Work to do — Pull every line from the records below that contains the word "appears", copying each such line in full.

Exercise inputs —
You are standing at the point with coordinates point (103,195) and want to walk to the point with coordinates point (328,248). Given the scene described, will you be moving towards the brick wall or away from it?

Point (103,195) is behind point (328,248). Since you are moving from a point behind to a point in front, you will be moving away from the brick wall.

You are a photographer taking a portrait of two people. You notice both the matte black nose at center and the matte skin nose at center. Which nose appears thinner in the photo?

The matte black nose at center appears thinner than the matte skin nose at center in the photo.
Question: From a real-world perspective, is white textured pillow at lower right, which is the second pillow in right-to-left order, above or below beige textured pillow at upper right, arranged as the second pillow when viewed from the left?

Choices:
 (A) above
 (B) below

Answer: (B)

Output of the task —
You are a photographer taking a portrait of two people. You notice both the matte black nose at center and the matte skin nose at center. Which nose appears thinner in the photo?
The matte black nose at center appears thinner than the matte skin nose at center in the photo.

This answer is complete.